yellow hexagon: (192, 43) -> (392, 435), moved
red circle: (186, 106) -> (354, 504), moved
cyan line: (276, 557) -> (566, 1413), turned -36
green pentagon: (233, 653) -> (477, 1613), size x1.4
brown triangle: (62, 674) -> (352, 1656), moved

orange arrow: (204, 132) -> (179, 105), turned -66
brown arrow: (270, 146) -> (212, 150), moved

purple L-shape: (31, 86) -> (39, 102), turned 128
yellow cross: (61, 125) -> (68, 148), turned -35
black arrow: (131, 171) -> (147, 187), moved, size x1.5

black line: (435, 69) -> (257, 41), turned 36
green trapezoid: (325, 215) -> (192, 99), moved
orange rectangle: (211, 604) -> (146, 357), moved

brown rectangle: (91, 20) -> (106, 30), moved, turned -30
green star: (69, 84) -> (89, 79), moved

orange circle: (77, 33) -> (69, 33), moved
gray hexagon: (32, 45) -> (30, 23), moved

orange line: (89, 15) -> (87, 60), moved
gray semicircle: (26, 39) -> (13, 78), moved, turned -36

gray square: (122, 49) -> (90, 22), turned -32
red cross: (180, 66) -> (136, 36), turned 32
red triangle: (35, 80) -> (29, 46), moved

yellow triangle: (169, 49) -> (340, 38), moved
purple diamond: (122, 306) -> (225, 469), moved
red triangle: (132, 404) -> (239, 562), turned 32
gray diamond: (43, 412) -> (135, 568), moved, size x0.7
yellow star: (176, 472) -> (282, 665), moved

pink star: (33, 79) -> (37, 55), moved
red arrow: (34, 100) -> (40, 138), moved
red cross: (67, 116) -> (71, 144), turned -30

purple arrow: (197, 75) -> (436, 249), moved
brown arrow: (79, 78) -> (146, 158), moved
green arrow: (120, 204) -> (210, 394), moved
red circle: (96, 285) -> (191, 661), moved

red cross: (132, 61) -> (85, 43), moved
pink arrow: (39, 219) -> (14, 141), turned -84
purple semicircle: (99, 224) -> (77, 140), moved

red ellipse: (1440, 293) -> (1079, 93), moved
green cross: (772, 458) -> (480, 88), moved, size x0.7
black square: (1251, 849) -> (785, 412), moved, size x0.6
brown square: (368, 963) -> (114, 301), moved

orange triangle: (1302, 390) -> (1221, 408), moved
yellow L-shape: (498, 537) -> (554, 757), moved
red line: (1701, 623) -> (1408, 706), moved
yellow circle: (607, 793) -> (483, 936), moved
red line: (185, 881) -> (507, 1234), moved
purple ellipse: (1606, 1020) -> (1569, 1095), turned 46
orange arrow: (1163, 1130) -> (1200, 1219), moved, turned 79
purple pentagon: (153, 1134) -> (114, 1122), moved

---*---

WHAT YOU HAVE TO DO:
Check each line above for the string "ellipse" and show the ones that have it.

RESULT OF THIS TASK:
red ellipse: (1440, 293) -> (1079, 93), moved
purple ellipse: (1606, 1020) -> (1569, 1095), turned 46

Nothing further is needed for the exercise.